Source records:
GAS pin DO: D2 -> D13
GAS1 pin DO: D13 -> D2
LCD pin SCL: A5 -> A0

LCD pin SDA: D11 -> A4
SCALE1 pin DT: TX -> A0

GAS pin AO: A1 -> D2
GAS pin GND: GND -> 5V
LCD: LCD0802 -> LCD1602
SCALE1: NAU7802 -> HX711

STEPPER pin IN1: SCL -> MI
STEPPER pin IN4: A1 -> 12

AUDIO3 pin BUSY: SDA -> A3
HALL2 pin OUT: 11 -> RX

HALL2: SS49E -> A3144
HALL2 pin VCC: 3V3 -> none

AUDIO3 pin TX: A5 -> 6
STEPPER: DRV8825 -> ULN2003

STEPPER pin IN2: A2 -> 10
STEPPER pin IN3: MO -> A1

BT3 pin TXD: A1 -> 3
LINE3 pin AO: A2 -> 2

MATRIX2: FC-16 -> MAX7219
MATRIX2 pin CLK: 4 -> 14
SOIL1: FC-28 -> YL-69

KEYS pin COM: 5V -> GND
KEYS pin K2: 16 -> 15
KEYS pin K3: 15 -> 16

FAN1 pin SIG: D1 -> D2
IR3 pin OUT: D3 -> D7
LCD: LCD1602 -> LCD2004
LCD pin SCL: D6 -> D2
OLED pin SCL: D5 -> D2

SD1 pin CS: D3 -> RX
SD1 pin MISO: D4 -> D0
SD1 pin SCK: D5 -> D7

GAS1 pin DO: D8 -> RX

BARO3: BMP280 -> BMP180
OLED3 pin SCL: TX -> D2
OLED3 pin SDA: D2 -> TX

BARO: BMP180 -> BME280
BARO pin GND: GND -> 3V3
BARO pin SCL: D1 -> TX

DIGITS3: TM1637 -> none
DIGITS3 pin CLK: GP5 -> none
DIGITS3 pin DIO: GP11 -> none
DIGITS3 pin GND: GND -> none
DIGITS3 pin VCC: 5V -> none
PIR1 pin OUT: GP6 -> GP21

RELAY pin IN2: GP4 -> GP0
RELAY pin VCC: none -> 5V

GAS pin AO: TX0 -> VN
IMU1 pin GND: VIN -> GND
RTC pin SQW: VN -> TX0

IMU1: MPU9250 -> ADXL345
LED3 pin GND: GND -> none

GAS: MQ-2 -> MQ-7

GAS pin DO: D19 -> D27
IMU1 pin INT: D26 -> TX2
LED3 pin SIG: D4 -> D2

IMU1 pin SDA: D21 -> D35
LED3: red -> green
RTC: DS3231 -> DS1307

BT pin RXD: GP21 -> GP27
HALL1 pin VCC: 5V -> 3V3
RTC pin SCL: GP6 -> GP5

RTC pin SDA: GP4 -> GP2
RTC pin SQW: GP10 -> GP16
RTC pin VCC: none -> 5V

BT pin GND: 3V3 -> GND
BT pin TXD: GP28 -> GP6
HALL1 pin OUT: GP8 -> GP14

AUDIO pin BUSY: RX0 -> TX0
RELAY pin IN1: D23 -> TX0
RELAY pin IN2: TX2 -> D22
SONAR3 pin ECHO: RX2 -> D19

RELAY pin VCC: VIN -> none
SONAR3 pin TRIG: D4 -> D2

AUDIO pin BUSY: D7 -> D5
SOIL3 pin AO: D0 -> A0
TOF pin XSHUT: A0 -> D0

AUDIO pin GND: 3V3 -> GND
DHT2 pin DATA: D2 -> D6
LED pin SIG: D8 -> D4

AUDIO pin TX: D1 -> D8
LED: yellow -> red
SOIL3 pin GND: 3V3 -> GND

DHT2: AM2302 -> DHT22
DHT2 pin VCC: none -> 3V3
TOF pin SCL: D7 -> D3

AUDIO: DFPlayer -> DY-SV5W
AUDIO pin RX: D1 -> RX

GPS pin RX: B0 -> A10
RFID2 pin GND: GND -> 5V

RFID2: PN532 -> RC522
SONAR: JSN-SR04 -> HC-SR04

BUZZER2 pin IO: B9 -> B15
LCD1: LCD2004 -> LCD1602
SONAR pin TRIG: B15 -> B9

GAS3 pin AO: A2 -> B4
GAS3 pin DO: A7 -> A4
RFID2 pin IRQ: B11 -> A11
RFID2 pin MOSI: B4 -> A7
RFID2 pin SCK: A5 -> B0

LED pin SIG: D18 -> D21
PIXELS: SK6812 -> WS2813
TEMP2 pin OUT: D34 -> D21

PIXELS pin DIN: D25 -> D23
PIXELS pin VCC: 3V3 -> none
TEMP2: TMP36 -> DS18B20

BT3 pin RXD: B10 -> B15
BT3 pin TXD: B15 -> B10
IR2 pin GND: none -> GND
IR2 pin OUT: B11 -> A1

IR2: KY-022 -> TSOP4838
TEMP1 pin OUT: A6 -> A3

_TASK GOAL_
Look above for the line containing "RTC: DS3231 -> DS1307", then please write out that line and each one after it through the end, exactly, with nothing else.

_TASK RESULT_
RTC: DS3231 -> DS1307

BT pin RXD: GP21 -> GP27
HALL1 pin VCC: 5V -> 3V3
RTC pin SCL: GP6 -> GP5

RTC pin SDA: GP4 -> GP2
RTC pin SQW: GP10 -> GP16
RTC pin VCC: none -> 5V

BT pin GND: 3V3 -> GND
BT pin TXD: GP28 -> GP6
HALL1 pin OUT: GP8 -> GP14

AUDIO pin BUSY: RX0 -> TX0
RELAY pin IN1: D23 -> TX0
RELAY pin IN2: TX2 -> D22
SONAR3 pin ECHO: RX2 -> D19

RELAY pin VCC: VIN -> none
SONAR3 pin TRIG: D4 -> D2

AUDIO pin BUSY: D7 -> D5
SOIL3 pin AO: D0 -> A0
TOF pin XSHUT: A0 -> D0

AUDIO pin GND: 3V3 -> GND
DHT2 pin DATA: D2 -> D6
LED pin SIG: D8 -> D4

AUDIO pin TX: D1 -> D8
LED: yellow -> red
SOIL3 pin GND: 3V3 -> GND

DHT2: AM2302 -> DHT22
DHT2 pin VCC: none -> 3V3
TOF pin SCL: D7 -> D3

AUDIO: DFPlayer -> DY-SV5W
AUDIO pin RX: D1 -> RX

GPS pin RX: B0 -> A10
RFID2 pin GND: GND -> 5V

RFID2: PN532 -> RC522
SONAR: JSN-SR04 -> HC-SR04

BUZZER2 pin IO: B9 -> B15
LCD1: LCD2004 -> LCD1602
SONAR pin TRIG: B15 -> B9

GAS3 pin AO: A2 -> B4
GAS3 pin DO: A7 -> A4
RFID2 pin IRQ: B11 -> A11
RFID2 pin MOSI: B4 -> A7
RFID2 pin SCK: A5 -> B0

LED pin SIG: D18 -> D21
PIXELS: SK6812 -> WS2813
TEMP2 pin OUT: D34 -> D21

PIXELS pin DIN: D25 -> D23
PIXELS pin VCC: 3V3 -> none
TEMP2: TMP36 -> DS18B20

BT3 pin RXD: B10 -> B15
BT3 pin TXD: B15 -> B10
IR2 pin GND: none -> GND
IR2 pin OUT: B11 -> A1

IR2: KY-022 -> TSOP4838
TEMP1 pin OUT: A6 -> A3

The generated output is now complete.